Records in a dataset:
Segment Open

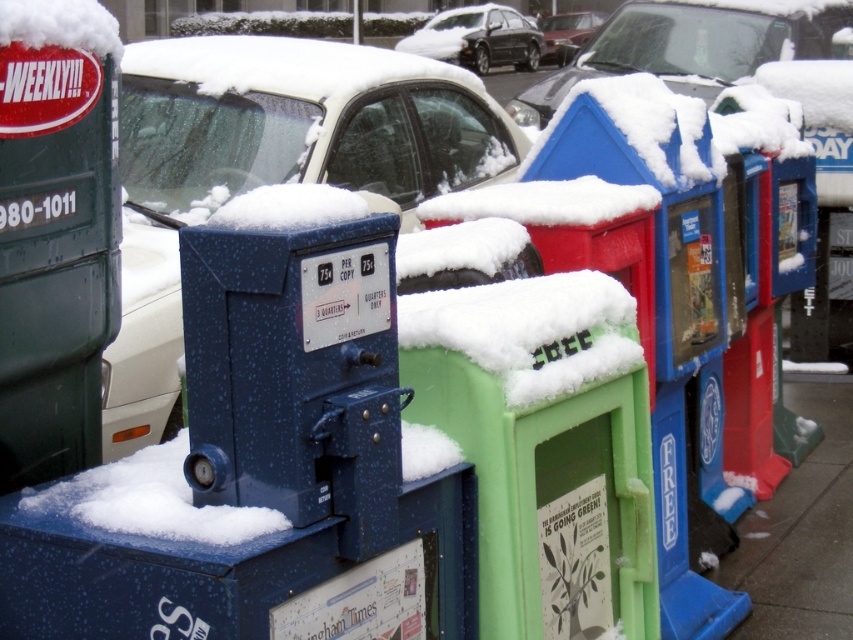
You are standing at the edge of the gray concrete sidewalk at lower right and want to walk towards the metallic silver sedan at center. Is the path clear, or do you need to step over or around any objects?

The gray concrete sidewalk at lower right is closer to the viewer than the metallic silver sedan at center, so you would need to step over or around the metallic silver sedan at center to reach it.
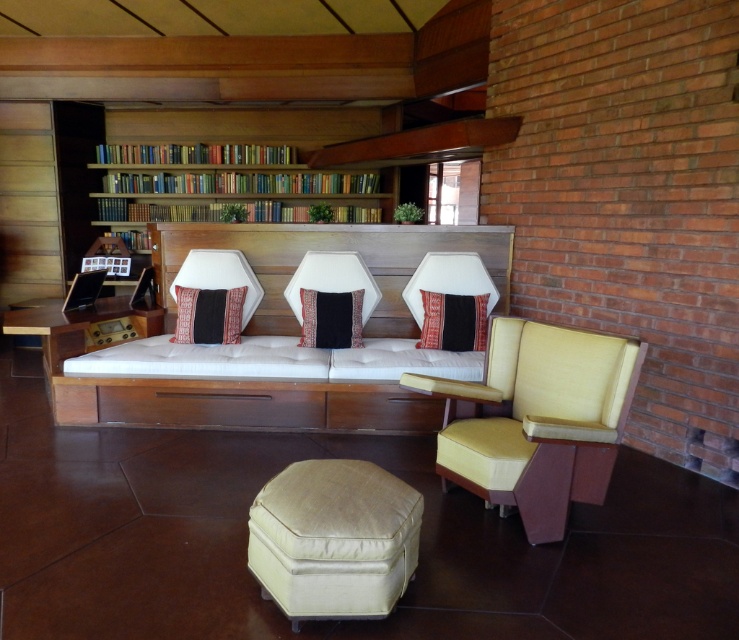
Question: Is white fabric couch at center to the left of textured red pillow at center from the viewer's perspective?

Choices:
 (A) no
 (B) yes

Answer: (A)

Question: Which of the following is the closest to the observer?

Choices:
 (A) (287, 545)
 (B) (508, 481)
 (C) (225, 337)
 (D) (358, 330)

Answer: (A)

Question: Which object appears farthest from the camera in this image?

Choices:
 (A) white fabric couch at center
 (B) beige fabric ottoman at center

Answer: (A)

Question: Which object is farther from the camera taking this photo?

Choices:
 (A) beige fabric ottoman at center
 (B) white fabric couch at center
 (C) patterned fabric pillow at center
 (D) textured red pillow at center

Answer: (B)

Question: Is matte yellow fabric armchair at center right in front of wooden bookshelf at upper center?

Choices:
 (A) yes
 (B) no

Answer: (A)

Question: Is patterned fabric pillow at center positioned before textured red pillow at center?

Choices:
 (A) yes
 (B) no

Answer: (A)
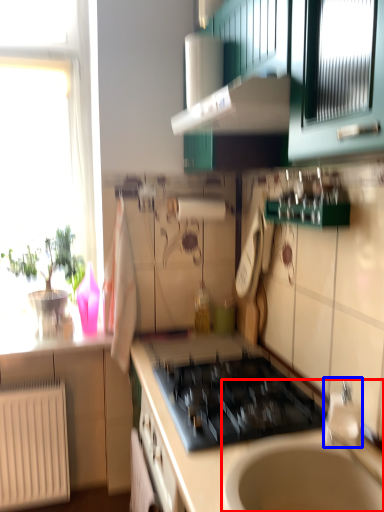
Question: Among these objects, which one is nearest to the camera, sink (highlighted by a red box) or faucet (highlighted by a blue box)?

Choices:
 (A) sink
 (B) faucet

Answer: (A)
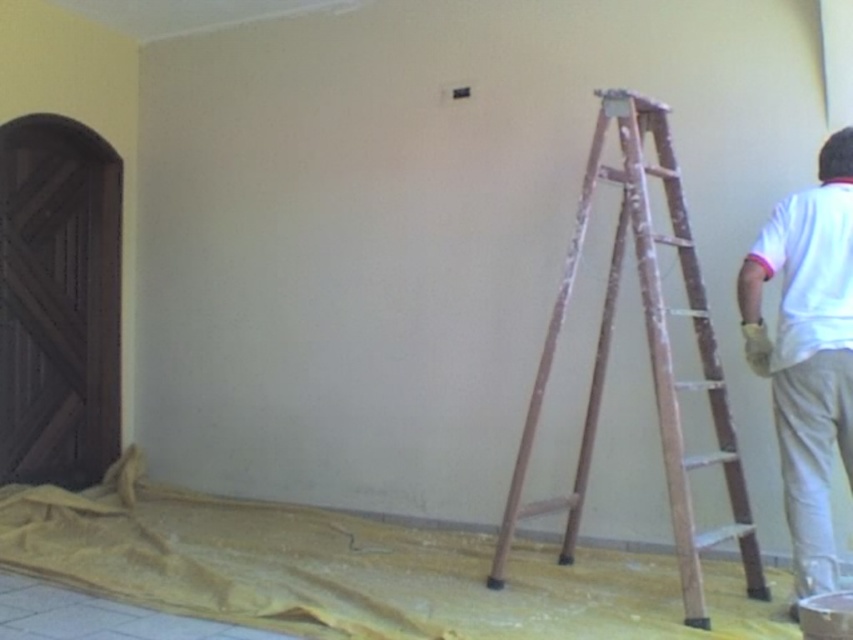
You are a painter who needs to place a 1.2 meter wide painting on the wall. The wooden ladder at right and the white matte shirt at right are in the way. Which object must you move first to make space?

The wooden ladder at right must be moved first because its width is larger than the white matte shirt at right, so it occupies more space and needs to be relocated to accommodate the 1.2 meter wide painting.

You are a painter who needs to reach a high spot on the wall. You see a wooden ladder at right and a white matte shirt at right. Which object is taller and can help you reach the high spot?

The wooden ladder at right is taller than the white matte shirt at right, so it can help you reach the high spot.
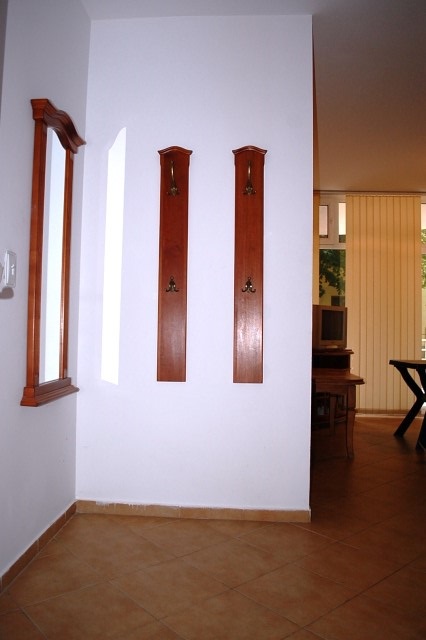
The image size is (426, 640). I want to click on floor, so click(x=203, y=559).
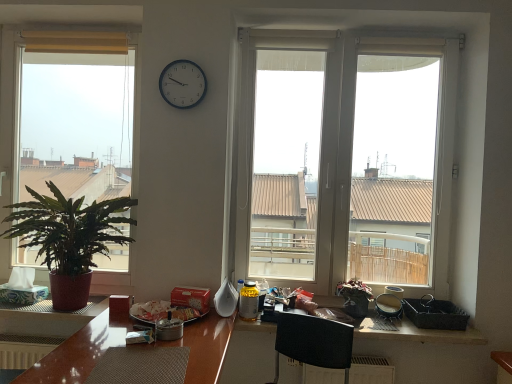
Where is `free space above white plastic window at center, positioned as the 1th window in right-to-left order (from a real-world perspective)`? The image size is (512, 384). free space above white plastic window at center, positioned as the 1th window in right-to-left order (from a real-world perspective) is located at coordinates 381,28.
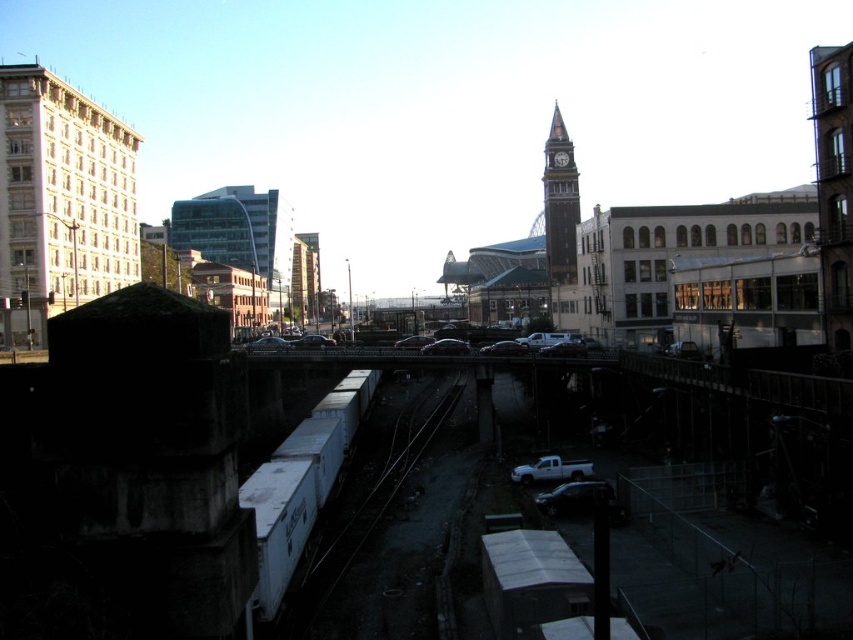
Question: Can you confirm if white textured building at left is positioned above shiny black sedan at center?

Choices:
 (A) no
 (B) yes

Answer: (B)

Question: Which object is closer to the camera taking this photo?

Choices:
 (A) white matte train track at center
 (B) white matte truck at lower center
 (C) shiny black sedan at center

Answer: (A)

Question: Which of the following is the farthest from the observer?

Choices:
 (A) (299, 346)
 (B) (16, 328)
 (C) (550, 122)

Answer: (C)

Question: Which point is farther from the camera taking this photo?

Choices:
 (A) (306, 346)
 (B) (115, 275)
 (C) (471, 452)

Answer: (B)

Question: Is white matte train track at center wider than white textured building at left?

Choices:
 (A) yes
 (B) no

Answer: (A)

Question: Does white matte train track at center appear over brown stone clock tower at center?

Choices:
 (A) no
 (B) yes

Answer: (A)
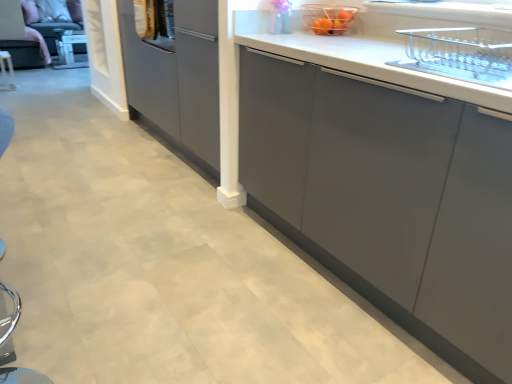
Question: Would you say translucent plastic basket at upper center is part of metallic silver knife at left's contents?

Choices:
 (A) yes
 (B) no

Answer: (B)

Question: Is metallic silver knife at left aimed at translucent plastic basket at upper center?

Choices:
 (A) yes
 (B) no

Answer: (B)

Question: Considering the relative positions of metallic silver knife at left and translucent plastic basket at upper center in the image provided, is metallic silver knife at left to the left of translucent plastic basket at upper center from the viewer's perspective?

Choices:
 (A) no
 (B) yes

Answer: (B)

Question: Is metallic silver knife at left beside translucent plastic basket at upper center?

Choices:
 (A) no
 (B) yes

Answer: (A)

Question: Is translucent plastic basket at upper center at the back of metallic silver knife at left?

Choices:
 (A) yes
 (B) no

Answer: (B)

Question: Does metallic silver knife at left have a smaller size compared to translucent plastic basket at upper center?

Choices:
 (A) yes
 (B) no

Answer: (B)

Question: Is translucent plastic basket at upper center wider than metallic silver knife at left?

Choices:
 (A) yes
 (B) no

Answer: (A)

Question: Would you consider translucent plastic basket at upper center to be distant from metallic silver knife at left?

Choices:
 (A) yes
 (B) no

Answer: (A)

Question: Is translucent plastic basket at upper center positioned beyond the bounds of metallic silver knife at left?

Choices:
 (A) yes
 (B) no

Answer: (A)

Question: Can metallic silver knife at left be found inside translucent plastic basket at upper center?

Choices:
 (A) yes
 (B) no

Answer: (B)

Question: Is the depth of translucent plastic basket at upper center less than that of metallic silver knife at left?

Choices:
 (A) no
 (B) yes

Answer: (B)

Question: Does translucent plastic basket at upper center have a larger size compared to metallic silver knife at left?

Choices:
 (A) yes
 (B) no

Answer: (B)

Question: From a real-world perspective, is metallic silver knife at left positioned above or below translucent plastic basket at upper center?

Choices:
 (A) below
 (B) above

Answer: (A)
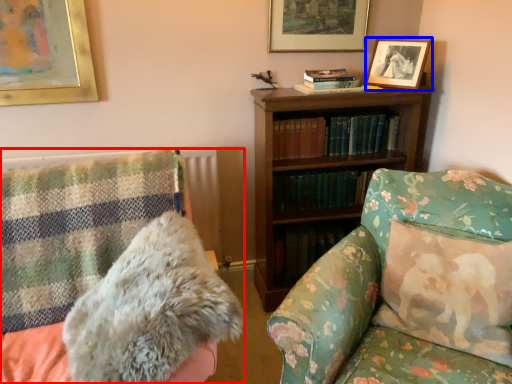
Question: Among these objects, which one is farthest to the camera, furniture (highlighted by a red box) or picture frame (highlighted by a blue box)?

Choices:
 (A) furniture
 (B) picture frame

Answer: (B)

Segment Closed

### ASSIGNED TASK
Copy the records above word for word, without the pictures.

### TASK RESPONSE
You are standing at the edge of the gray concrete sidewalk at lower right and want to walk towards the metallic silver sedan at center. Is the path clear, or do you need to step over or around any objects?

The gray concrete sidewalk at lower right is closer to the viewer than the metallic silver sedan at center, so you would need to step over or around the metallic silver sedan at center to reach it.
Question: Is white fabric couch at center to the left of textured red pillow at center from the viewer's perspective?

Choices:
 (A) no
 (B) yes

Answer: (A)

Question: Which of the following is the closest to the observer?

Choices:
 (A) (287, 545)
 (B) (508, 481)
 (C) (225, 337)
 (D) (358, 330)

Answer: (A)

Question: Which object appears farthest from the camera in this image?

Choices:
 (A) white fabric couch at center
 (B) beige fabric ottoman at center

Answer: (A)

Question: Which object is farther from the camera taking this photo?

Choices:
 (A) beige fabric ottoman at center
 (B) white fabric couch at center
 (C) patterned fabric pillow at center
 (D) textured red pillow at center

Answer: (B)

Question: Is matte yellow fabric armchair at center right in front of wooden bookshelf at upper center?

Choices:
 (A) yes
 (B) no

Answer: (A)

Question: Is patterned fabric pillow at center positioned before textured red pillow at center?

Choices:
 (A) yes
 (B) no

Answer: (A)
Question: Among these objects, which one is nearest to the camera, sink (highlighted by a red box) or faucet (highlighted by a blue box)?

Choices:
 (A) sink
 (B) faucet

Answer: (A)
You are a painter who needs to place a 1.2 meter wide painting on the wall. The wooden ladder at right and the white matte shirt at right are in the way. Which object must you move first to make space?

The wooden ladder at right must be moved first because its width is larger than the white matte shirt at right, so it occupies more space and needs to be relocated to accommodate the 1.2 meter wide painting.

You are a painter who needs to reach a high spot on the wall. You see a wooden ladder at right and a white matte shirt at right. Which object is taller and can help you reach the high spot?

The wooden ladder at right is taller than the white matte shirt at right, so it can help you reach the high spot.
The image size is (426, 640). I want to click on floor, so click(x=203, y=559).
Where is `free space above white plastic window at center, positioned as the 1th window in right-to-left order (from a real-world perspective)`? The image size is (512, 384). free space above white plastic window at center, positioned as the 1th window in right-to-left order (from a real-world perspective) is located at coordinates 381,28.
Question: Can you confirm if white textured building at left is positioned above shiny black sedan at center?

Choices:
 (A) no
 (B) yes

Answer: (B)

Question: Which object is closer to the camera taking this photo?

Choices:
 (A) white matte train track at center
 (B) white matte truck at lower center
 (C) shiny black sedan at center

Answer: (A)

Question: Which of the following is the farthest from the observer?

Choices:
 (A) (299, 346)
 (B) (16, 328)
 (C) (550, 122)

Answer: (C)

Question: Which point is farther from the camera taking this photo?

Choices:
 (A) (306, 346)
 (B) (115, 275)
 (C) (471, 452)

Answer: (B)

Question: Is white matte train track at center wider than white textured building at left?

Choices:
 (A) yes
 (B) no

Answer: (A)

Question: Does white matte train track at center appear over brown stone clock tower at center?

Choices:
 (A) no
 (B) yes

Answer: (A)
Question: Would you say translucent plastic basket at upper center is part of metallic silver knife at left's contents?

Choices:
 (A) yes
 (B) no

Answer: (B)

Question: Is metallic silver knife at left aimed at translucent plastic basket at upper center?

Choices:
 (A) yes
 (B) no

Answer: (B)

Question: Considering the relative positions of metallic silver knife at left and translucent plastic basket at upper center in the image provided, is metallic silver knife at left to the left of translucent plastic basket at upper center from the viewer's perspective?

Choices:
 (A) no
 (B) yes

Answer: (B)

Question: Is metallic silver knife at left beside translucent plastic basket at upper center?

Choices:
 (A) no
 (B) yes

Answer: (A)

Question: Is translucent plastic basket at upper center at the back of metallic silver knife at left?

Choices:
 (A) yes
 (B) no

Answer: (B)

Question: Does metallic silver knife at left have a smaller size compared to translucent plastic basket at upper center?

Choices:
 (A) yes
 (B) no

Answer: (B)

Question: Is translucent plastic basket at upper center wider than metallic silver knife at left?

Choices:
 (A) yes
 (B) no

Answer: (A)

Question: Would you consider translucent plastic basket at upper center to be distant from metallic silver knife at left?

Choices:
 (A) yes
 (B) no

Answer: (A)

Question: Is translucent plastic basket at upper center positioned beyond the bounds of metallic silver knife at left?

Choices:
 (A) yes
 (B) no

Answer: (A)

Question: Can metallic silver knife at left be found inside translucent plastic basket at upper center?

Choices:
 (A) yes
 (B) no

Answer: (B)

Question: Is the depth of translucent plastic basket at upper center less than that of metallic silver knife at left?

Choices:
 (A) no
 (B) yes

Answer: (B)

Question: Does translucent plastic basket at upper center have a larger size compared to metallic silver knife at left?

Choices:
 (A) yes
 (B) no

Answer: (B)

Question: From a real-world perspective, is metallic silver knife at left positioned above or below translucent plastic basket at upper center?

Choices:
 (A) below
 (B) above

Answer: (A)
Question: Among these objects, which one is farthest to the camera, furniture (highlighted by a red box) or picture frame (highlighted by a blue box)?

Choices:
 (A) furniture
 (B) picture frame

Answer: (B)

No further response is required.